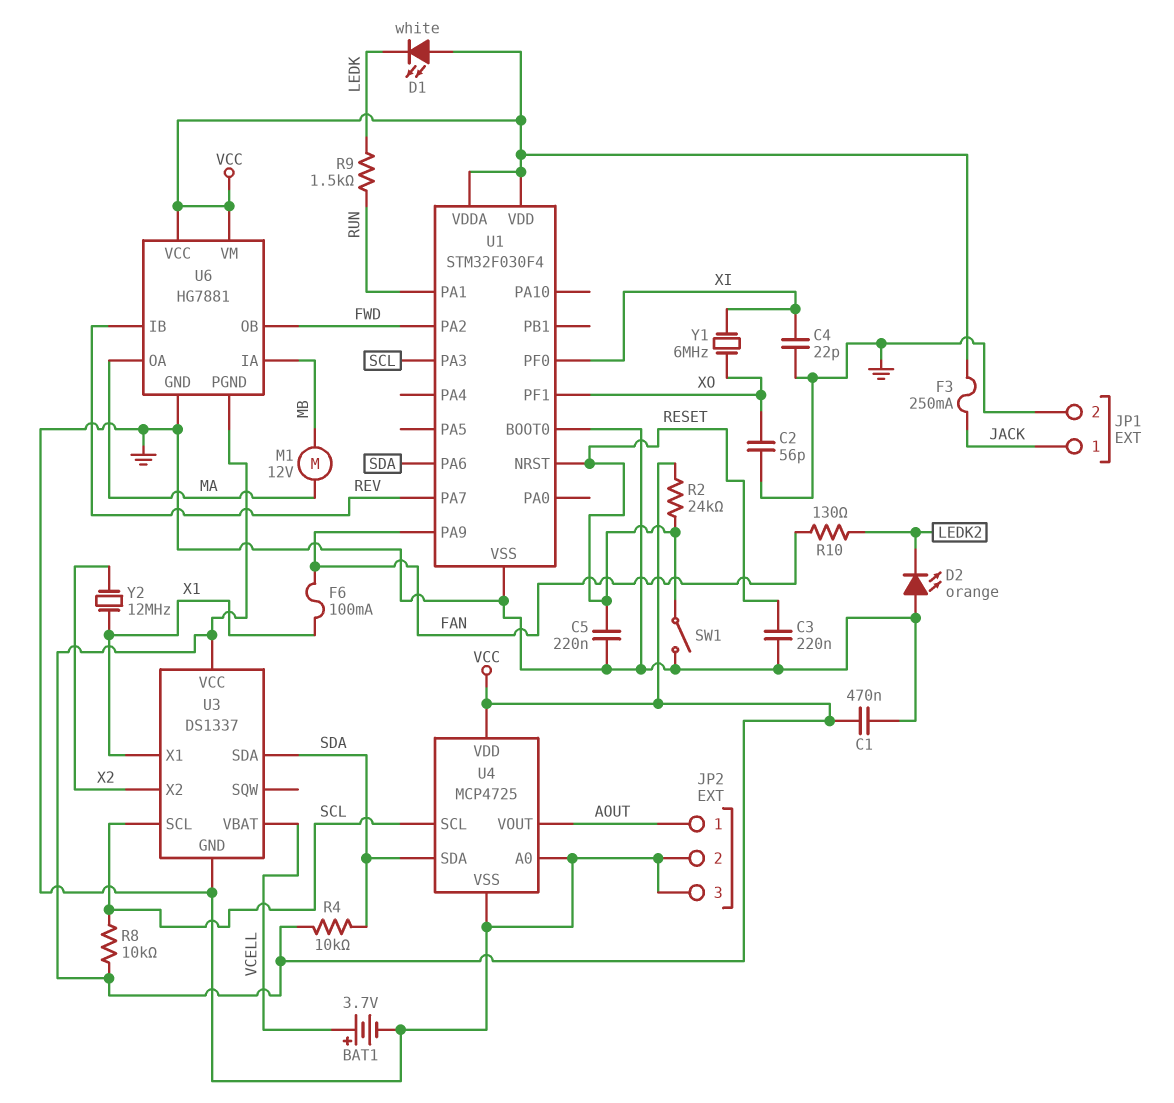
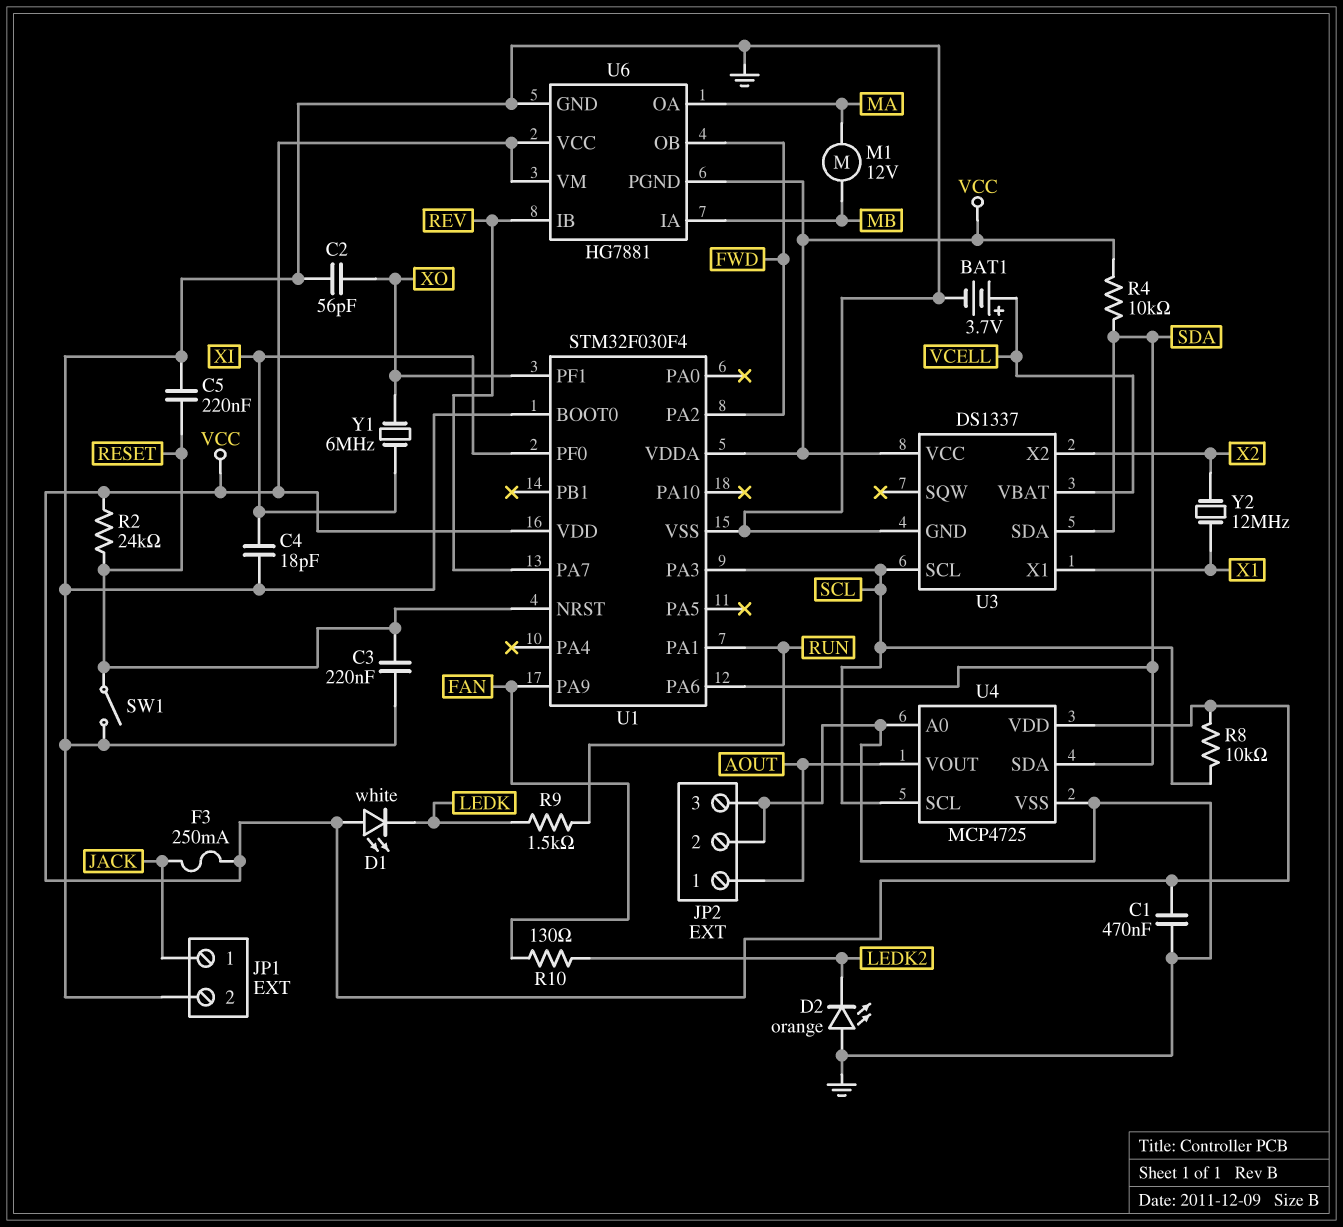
C4: 22pF (GND, XI) -> 18pF (GND, XI)
F6: 100mA (FAN, X1) -> none

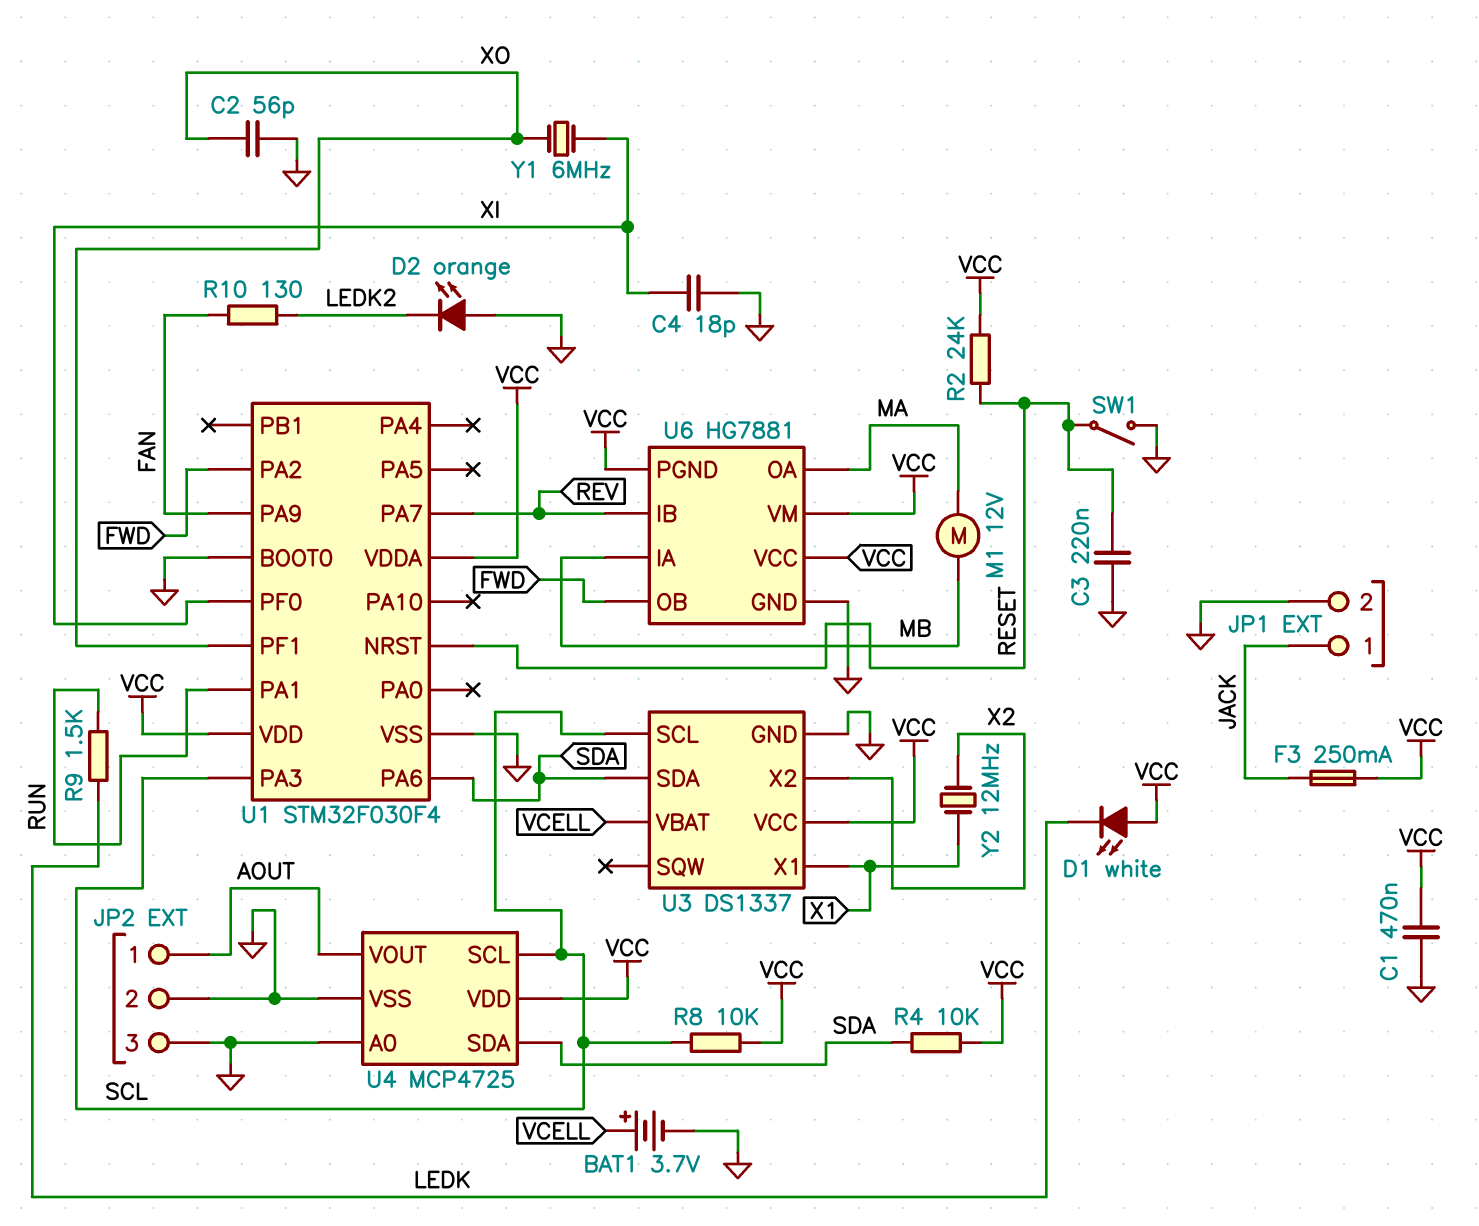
C5: 220nF (GND, RESET) -> none

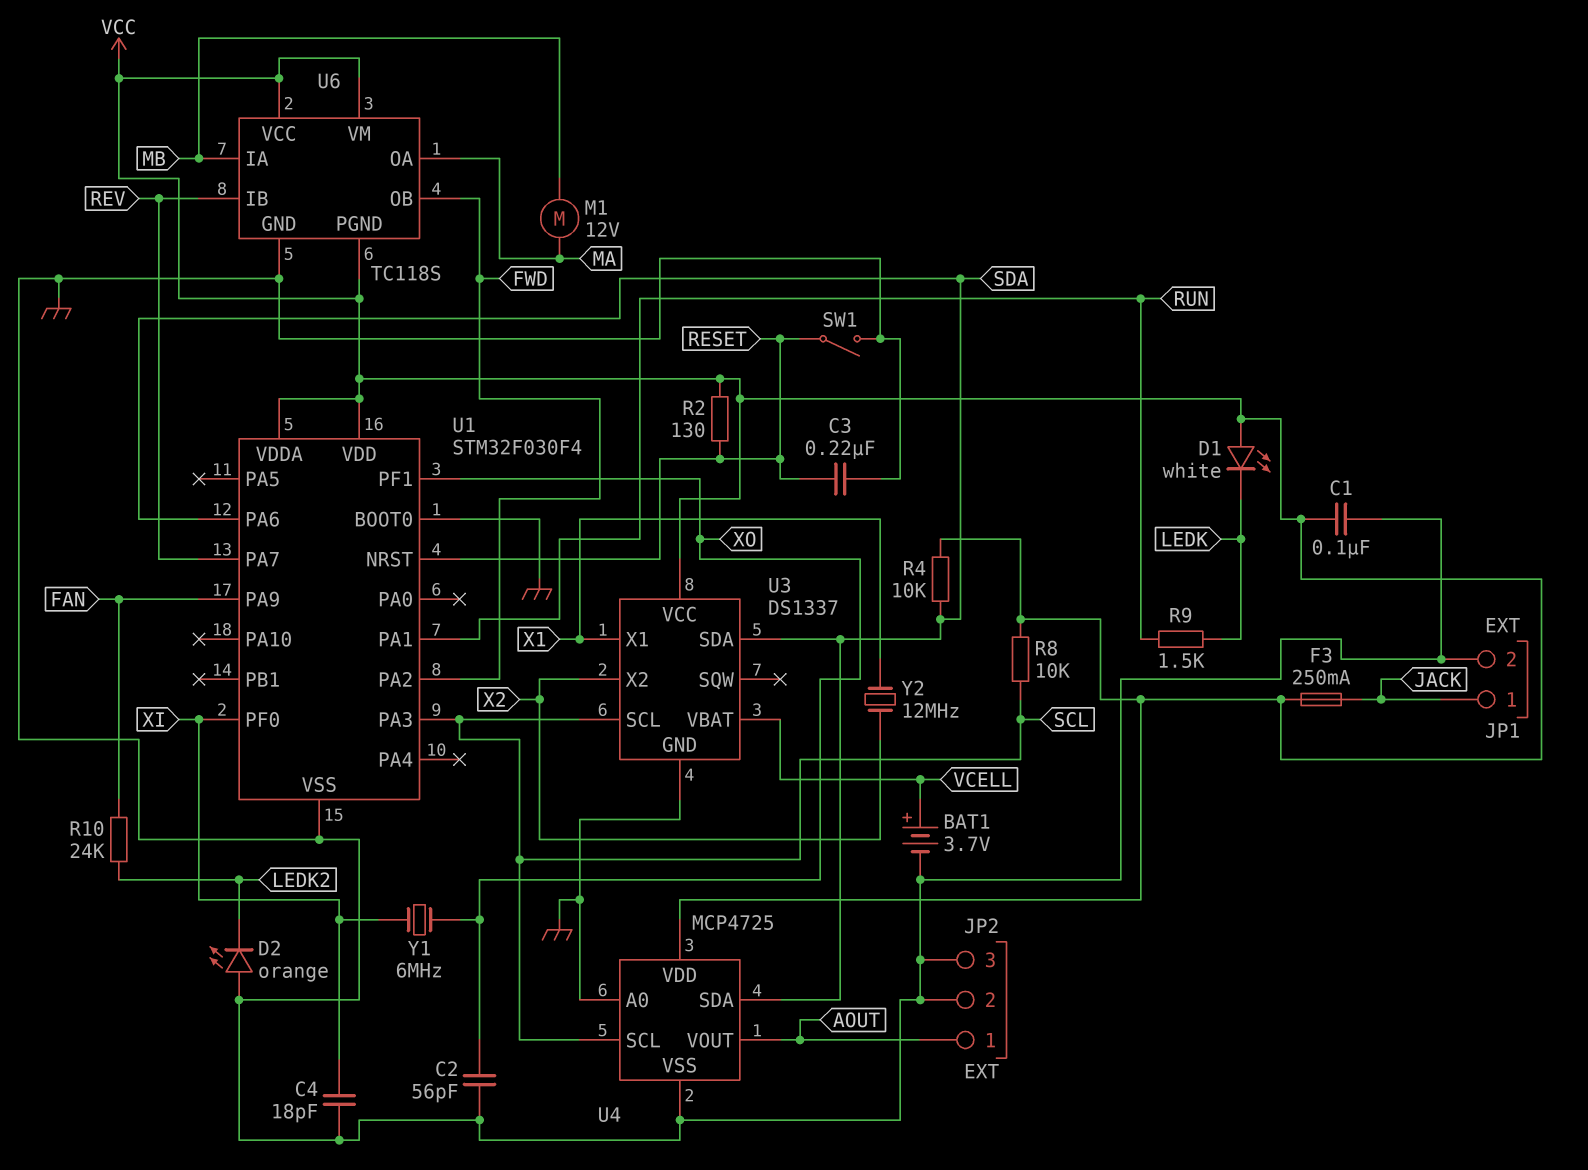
C1: 470nF (GND, VCC) -> 100nF (GND, VCC)
R2: 24k (RESET, VCC) -> 130 (RESET, VCC)
R10: 130 (FAN, LEDK2) -> 24k (FAN, LEDK2)
U6: HG7881 -> TC118S

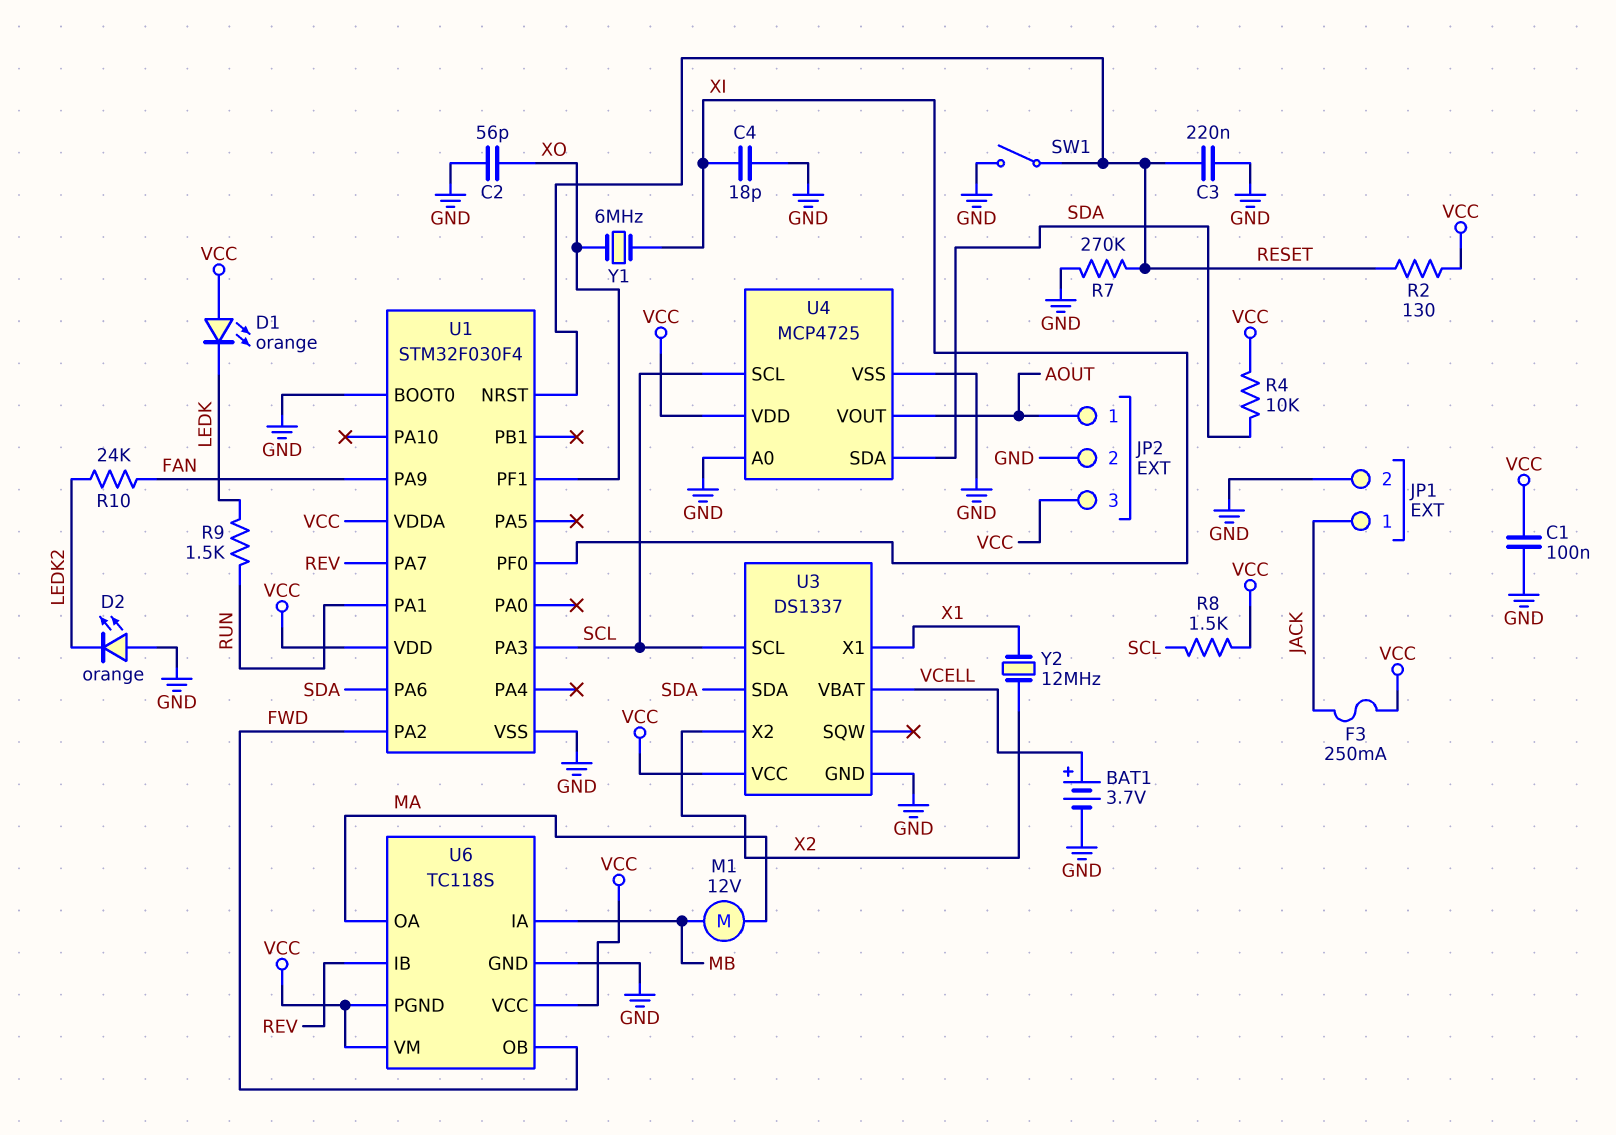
D1: LED white (A VCC, K LEDK) -> LED orange (A VCC, K LEDK)
JP2 pin 3: GND -> VCC
R7: none -> 270k (GND, RESET)
R8: 10k (SCL, VCC) -> 1.5k (SCL, VCC)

·····

About this exercise >> Pictures are to be dropped, and the remaining data set down exactly.

Your solution >>
C4: 22pF (GND, XI) -> 18pF (GND, XI)
F6: 100mA (FAN, X1) -> none

C5: 220nF (GND, RESET) -> none

C1: 470nF (GND, VCC) -> 100nF (GND, VCC)
R2: 24k (RESET, VCC) -> 130 (RESET, VCC)
R10: 130 (FAN, LEDK2) -> 24k (FAN, LEDK2)
U6: HG7881 -> TC118S

D1: LED white (A VCC, K LEDK) -> LED orange (A VCC, K LEDK)
JP2 pin 3: GND -> VCC
R7: none -> 270k (GND, RESET)
R8: 10k (SCL, VCC) -> 1.5k (SCL, VCC)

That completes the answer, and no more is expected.